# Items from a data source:
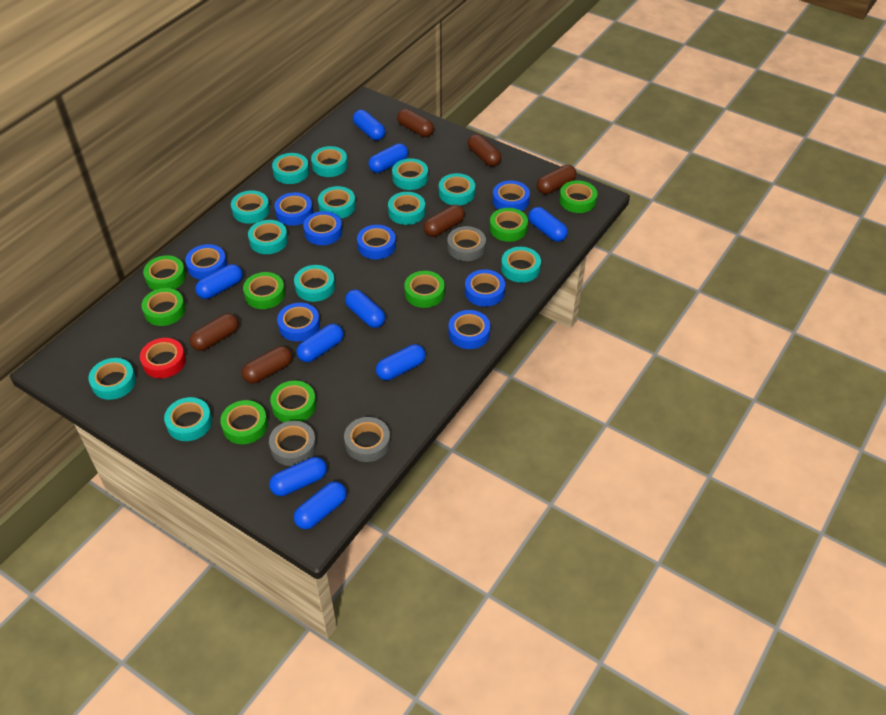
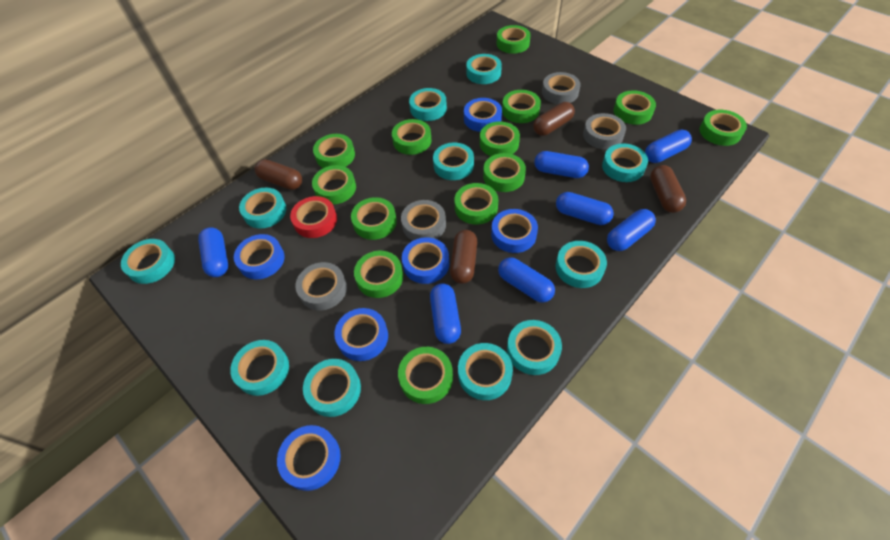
blue capsule: 9 -> 7
blue tape: 8 -> 6
brown capsule: 6 -> 4
green tape: 8 -> 13
grey tape: 3 -> 4
turquoise tape: 12 -> 11

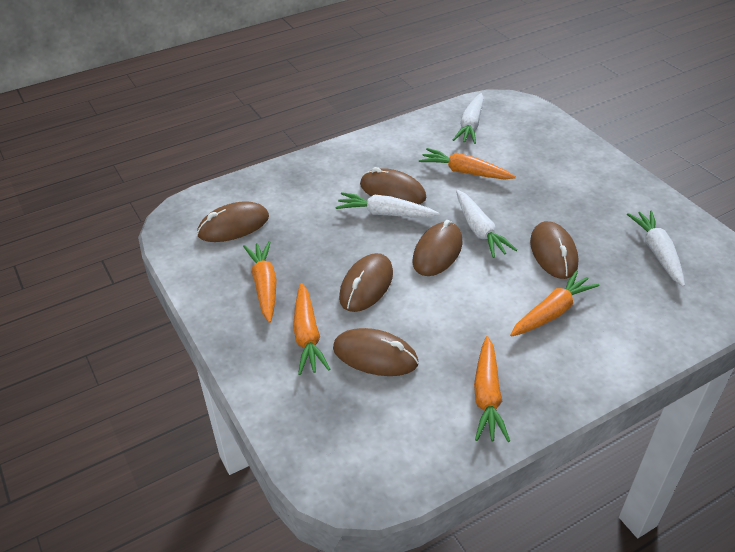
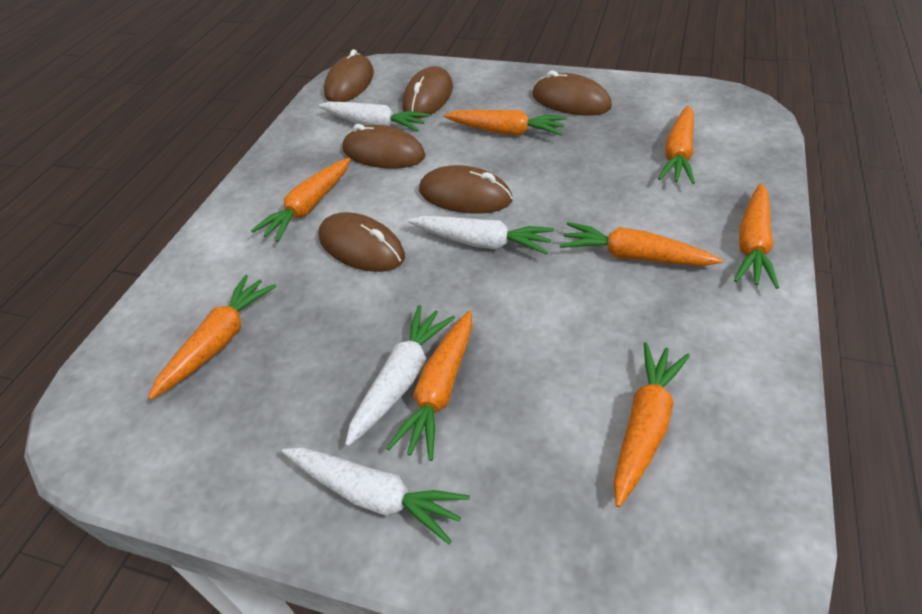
orange carrot: 5 -> 8

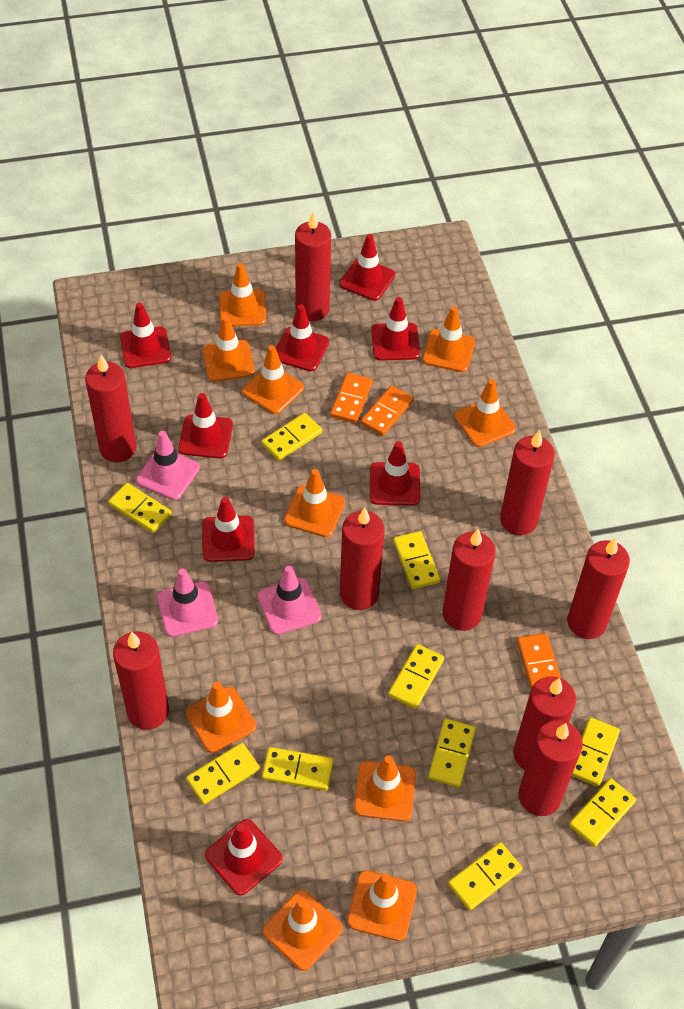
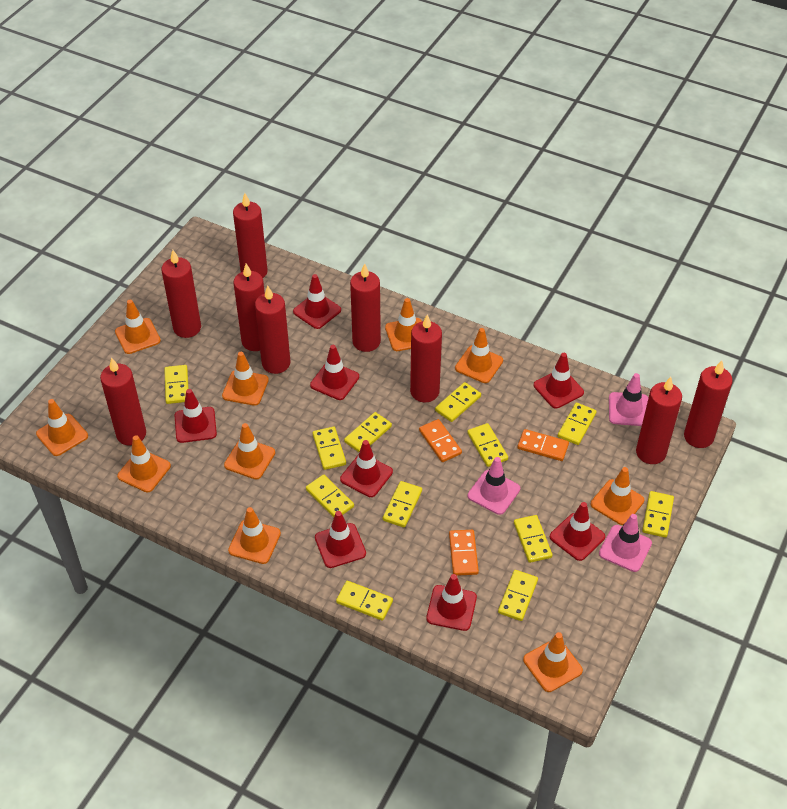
yellow domino: 10 -> 12

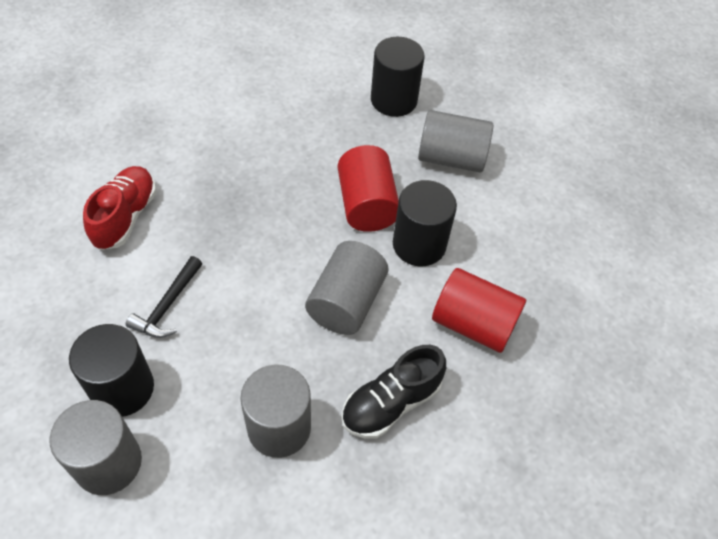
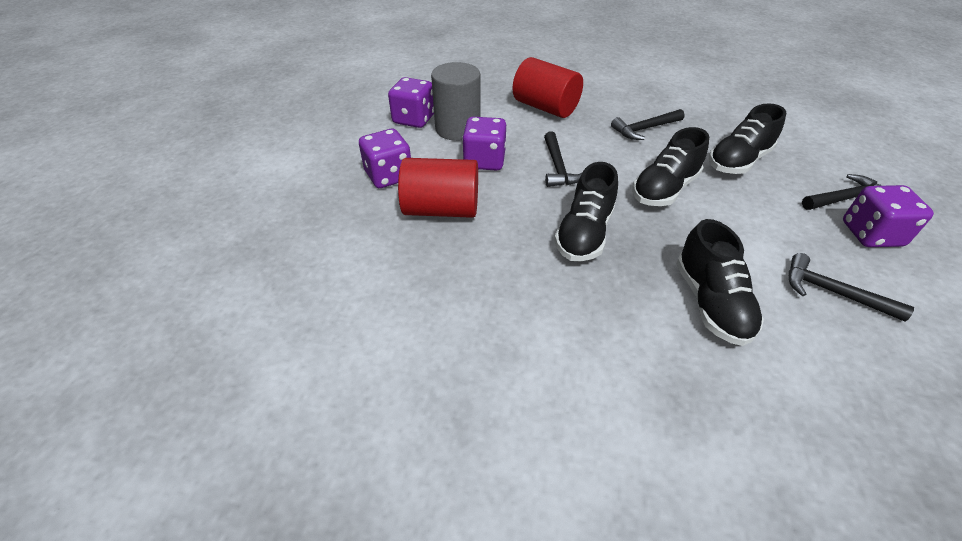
black cylinder: 3 -> 0
black hammer: 1 -> 4
black shoe: 1 -> 4
grey cylinder: 4 -> 1
purple dice: 0 -> 4
red shoe: 1 -> 0

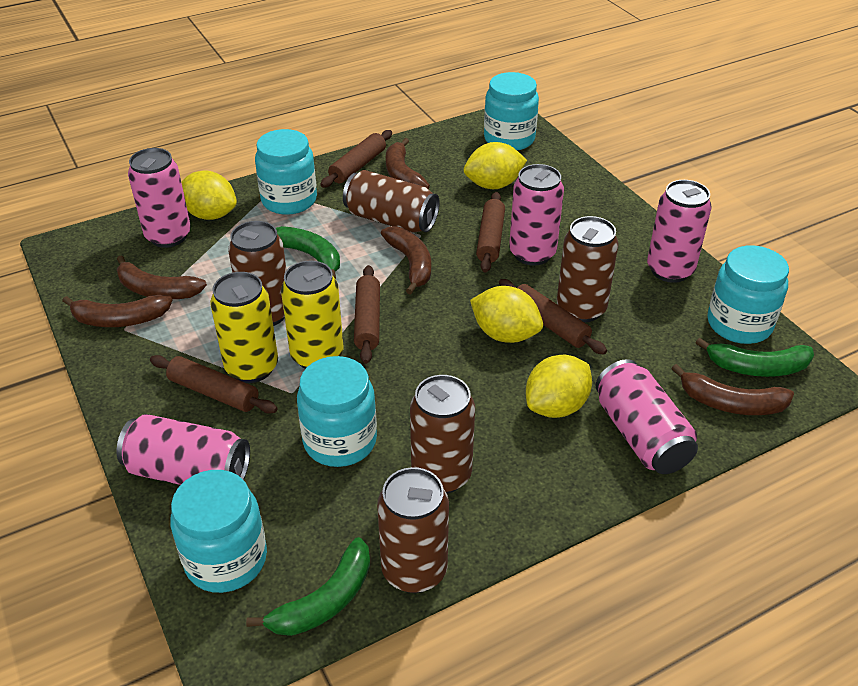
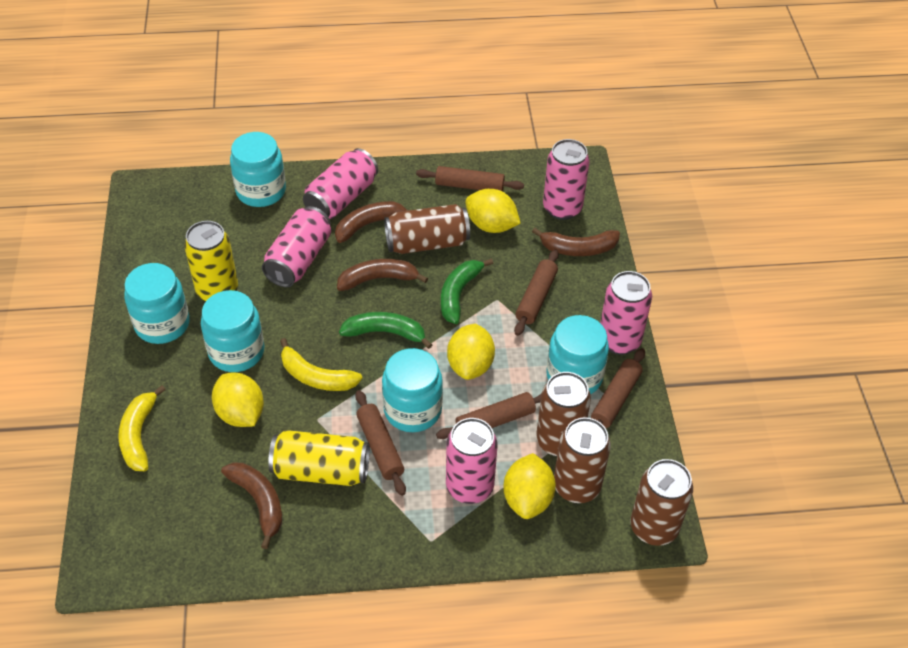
brown banana: 5 -> 4
brown can: 5 -> 4
green banana: 3 -> 2
yellow banana: 0 -> 2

# WHAT YOU NEED TO DO:
Every record above must be copied exactly, and no picture may appear in the copy.

# EXERCISE RESPONSE:
blue capsule: 9 -> 7
blue tape: 8 -> 6
brown capsule: 6 -> 4
green tape: 8 -> 13
grey tape: 3 -> 4
turquoise tape: 12 -> 11

orange carrot: 5 -> 8

yellow domino: 10 -> 12

black cylinder: 3 -> 0
black hammer: 1 -> 4
black shoe: 1 -> 4
grey cylinder: 4 -> 1
purple dice: 0 -> 4
red shoe: 1 -> 0

brown banana: 5 -> 4
brown can: 5 -> 4
green banana: 3 -> 2
yellow banana: 0 -> 2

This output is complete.